What you are asked to do: Within the listing below, locate all lines containing the word "naranja". Copy each one.

Information given:
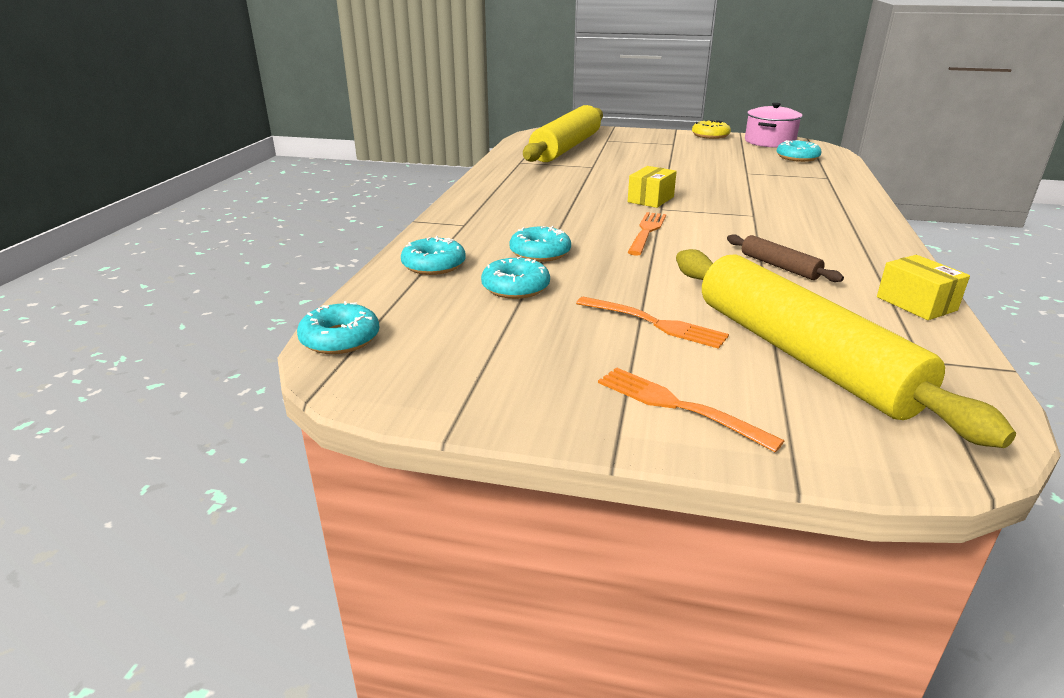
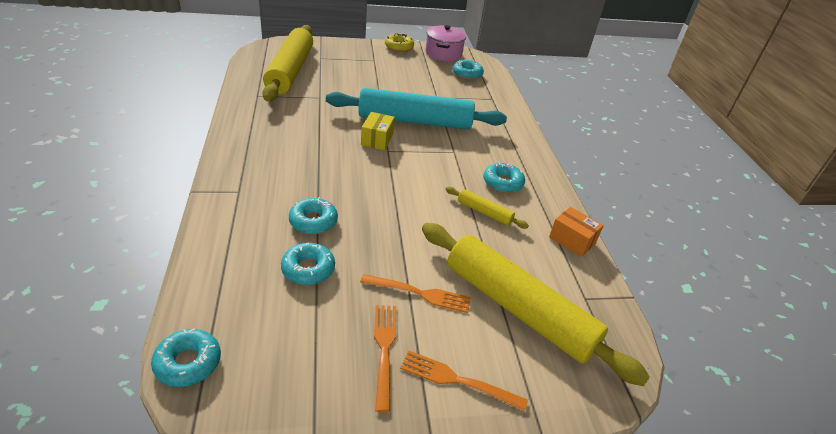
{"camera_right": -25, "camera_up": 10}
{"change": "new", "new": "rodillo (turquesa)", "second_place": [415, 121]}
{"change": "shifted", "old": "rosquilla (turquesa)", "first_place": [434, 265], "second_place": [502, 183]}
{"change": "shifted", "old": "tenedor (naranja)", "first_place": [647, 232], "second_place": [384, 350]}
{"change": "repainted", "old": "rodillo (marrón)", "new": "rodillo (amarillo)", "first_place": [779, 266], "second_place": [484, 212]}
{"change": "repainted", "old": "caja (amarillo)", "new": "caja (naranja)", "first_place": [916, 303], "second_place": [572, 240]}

The completed task:
{"change": "shifted", "old": "tenedor (naranja)", "first_place": [647, 232], "second_place": [384, 350]}
{"change": "repainted", "old": "caja (amarillo)", "new": "caja (naranja)", "first_place": [916, 303], "second_place": [572, 240]}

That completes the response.